## Given records
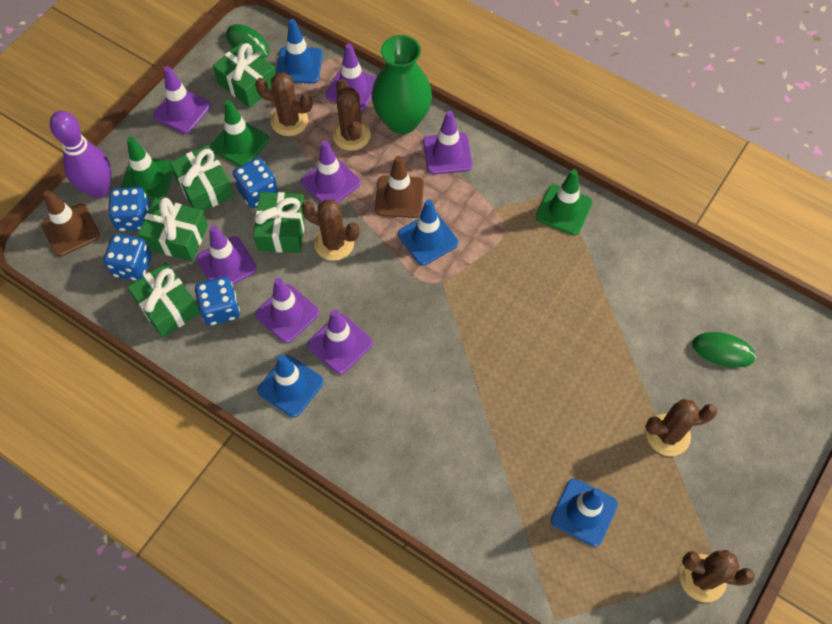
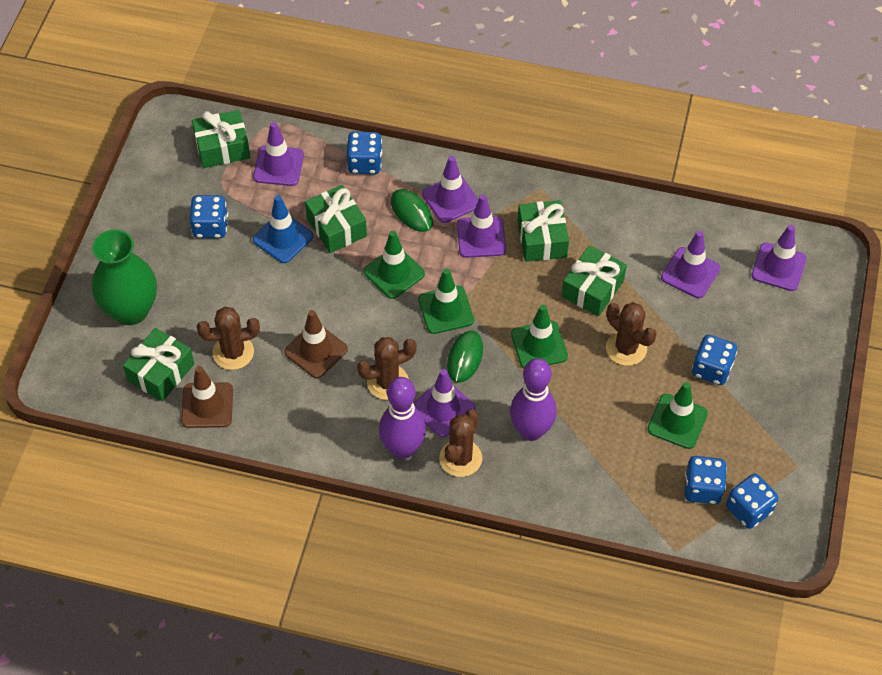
blue dice: 4 -> 5
blue traffic cone: 4 -> 1
brown cactus: 5 -> 4
green traffic cone: 3 -> 4
purple bowling pin: 1 -> 2
purple traffic cone: 7 -> 6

## What is expected
Please give back the data above word for word, with no pictures included.

## Response area
blue dice: 4 -> 5
blue traffic cone: 4 -> 1
brown cactus: 5 -> 4
green traffic cone: 3 -> 4
purple bowling pin: 1 -> 2
purple traffic cone: 7 -> 6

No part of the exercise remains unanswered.